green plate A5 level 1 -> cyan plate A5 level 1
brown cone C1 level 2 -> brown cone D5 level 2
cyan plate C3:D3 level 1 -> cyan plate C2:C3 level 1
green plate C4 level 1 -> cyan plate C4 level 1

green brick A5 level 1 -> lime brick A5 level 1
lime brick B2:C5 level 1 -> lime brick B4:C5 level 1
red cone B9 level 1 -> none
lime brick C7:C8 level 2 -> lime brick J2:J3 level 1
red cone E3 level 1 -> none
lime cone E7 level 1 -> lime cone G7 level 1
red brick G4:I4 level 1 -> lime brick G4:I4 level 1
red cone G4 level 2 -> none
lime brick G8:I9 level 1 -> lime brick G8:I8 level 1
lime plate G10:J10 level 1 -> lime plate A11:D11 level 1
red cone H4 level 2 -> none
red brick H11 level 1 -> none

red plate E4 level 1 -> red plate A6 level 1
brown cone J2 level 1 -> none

---

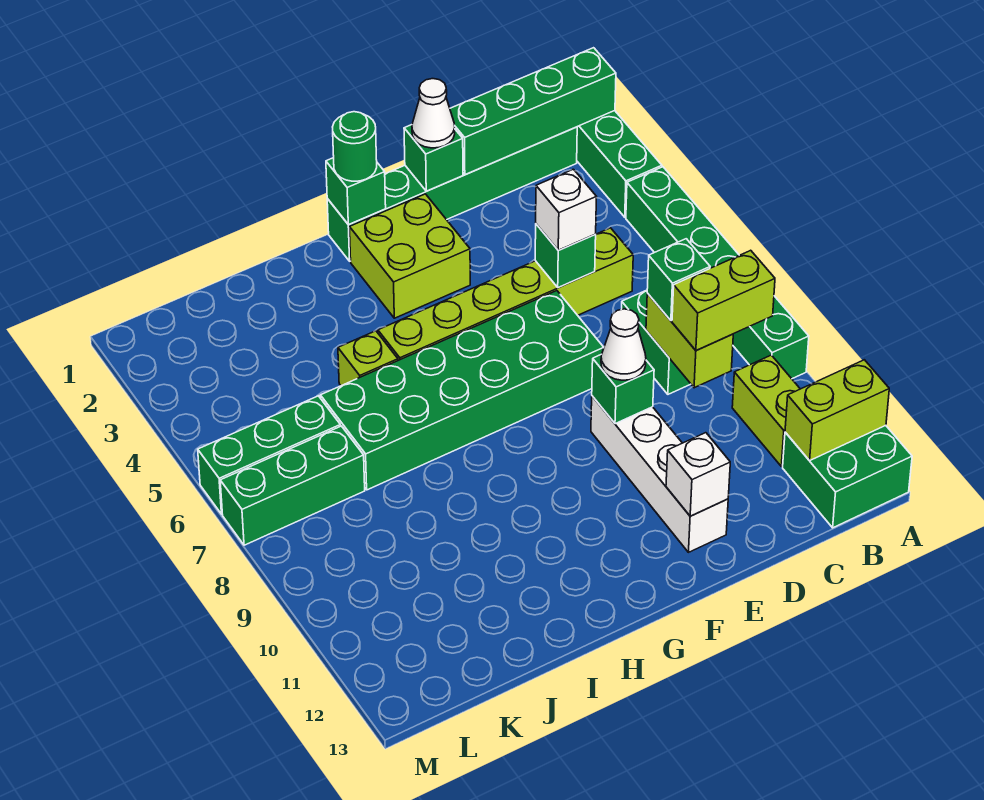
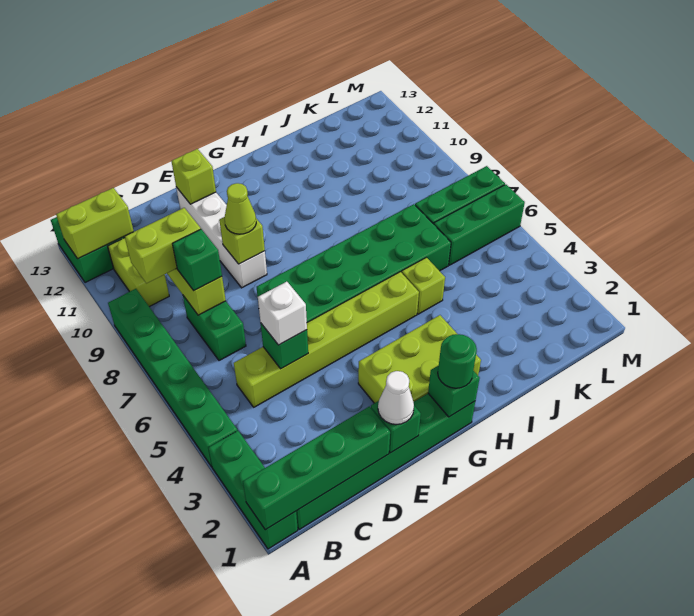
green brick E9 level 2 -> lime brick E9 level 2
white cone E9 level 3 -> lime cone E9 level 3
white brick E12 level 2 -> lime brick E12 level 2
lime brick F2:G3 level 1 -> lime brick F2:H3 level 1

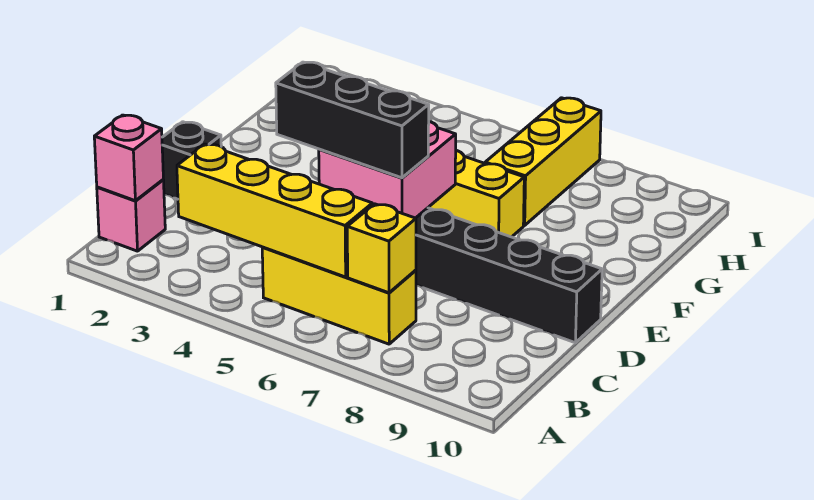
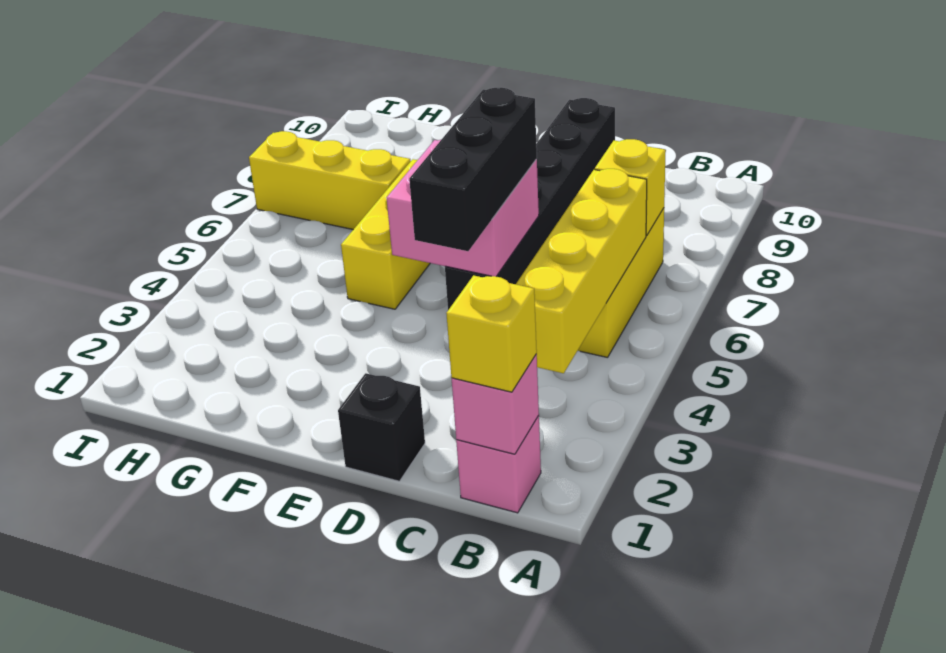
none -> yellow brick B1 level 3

* * *

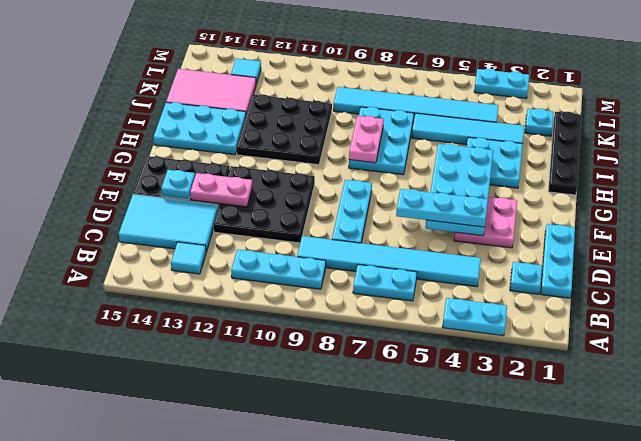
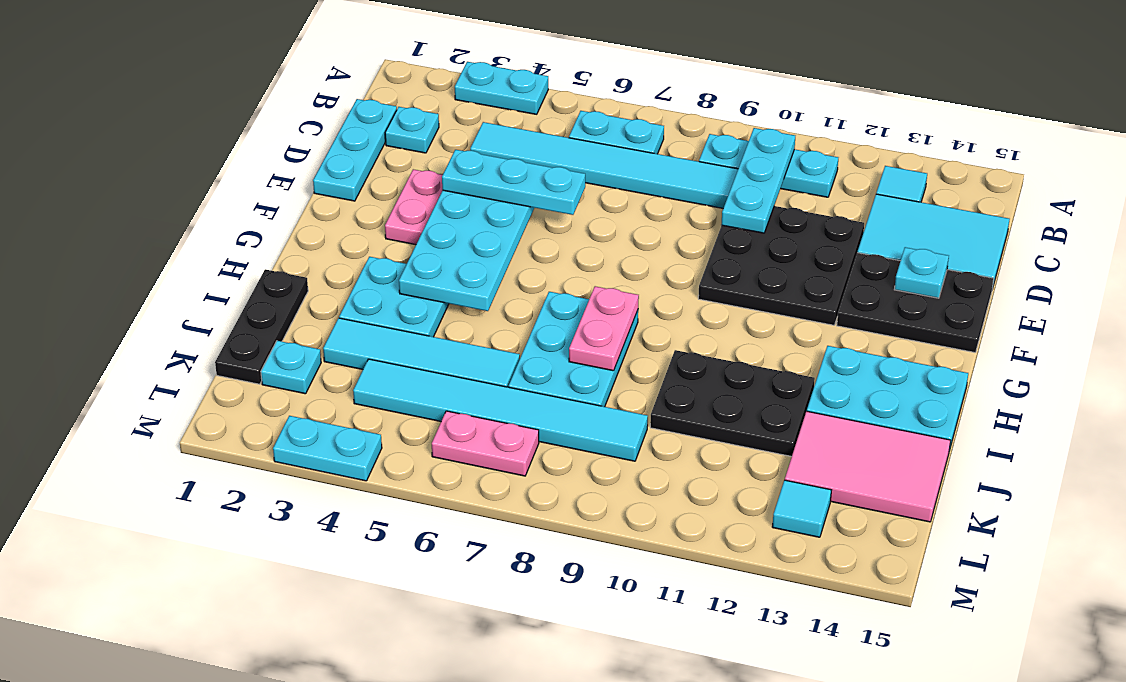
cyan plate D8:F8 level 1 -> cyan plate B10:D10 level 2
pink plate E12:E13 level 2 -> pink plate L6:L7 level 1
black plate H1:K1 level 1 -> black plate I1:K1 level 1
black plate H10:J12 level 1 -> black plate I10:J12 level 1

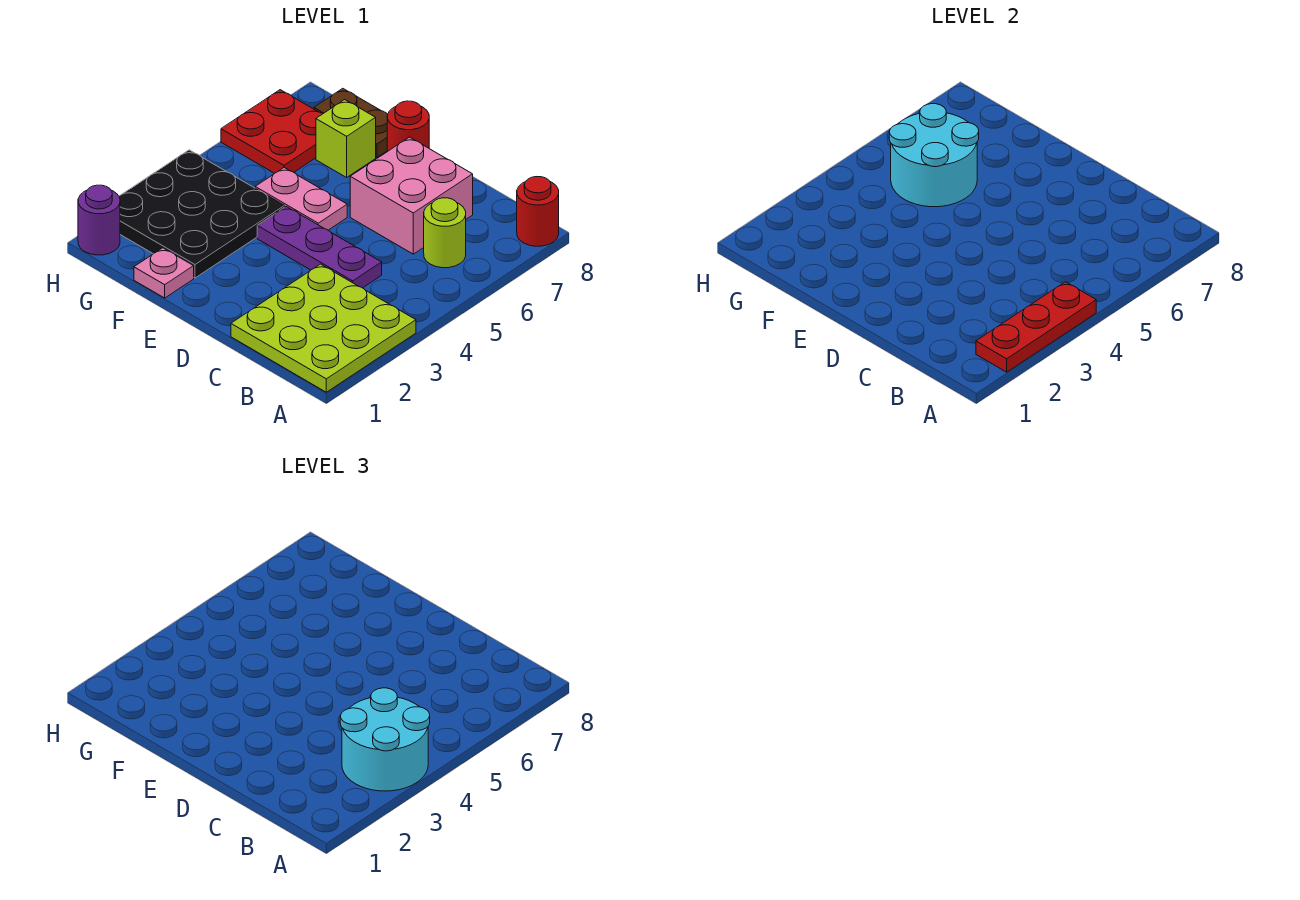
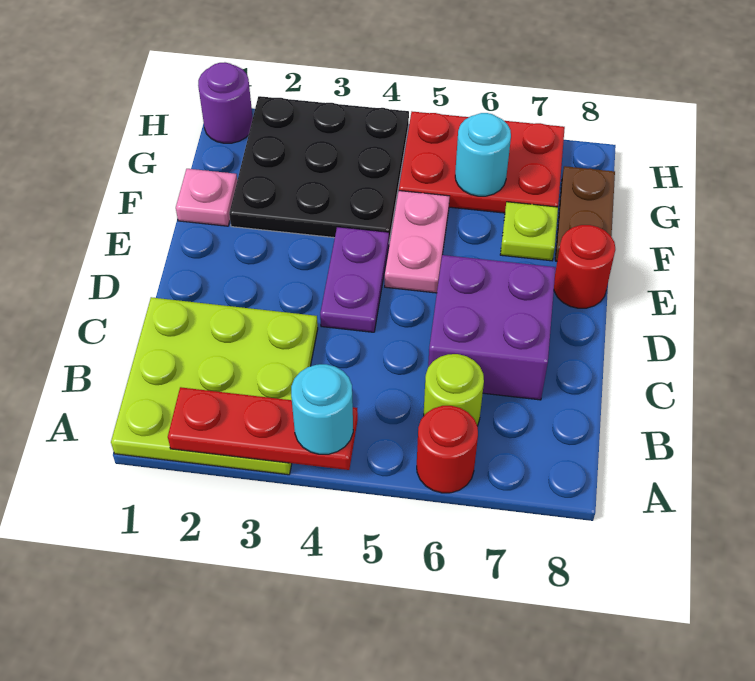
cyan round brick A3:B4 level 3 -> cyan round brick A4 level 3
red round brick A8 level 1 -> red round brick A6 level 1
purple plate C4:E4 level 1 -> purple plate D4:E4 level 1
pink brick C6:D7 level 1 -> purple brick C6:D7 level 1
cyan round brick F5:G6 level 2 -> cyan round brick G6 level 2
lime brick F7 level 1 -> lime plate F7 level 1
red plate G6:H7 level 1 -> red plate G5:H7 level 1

■ **What you have to do**: Where the data above reaches the line holding "red brick H11 level 1 -> none", begin printing, and stop after the line holding "brown cone J2 level 1 -> none". Each line must be reproduced exactly, with nothing else added.

■ **Response area**:
red brick H11 level 1 -> none

red plate E4 level 1 -> red plate A6 level 1
brown cone J2 level 1 -> none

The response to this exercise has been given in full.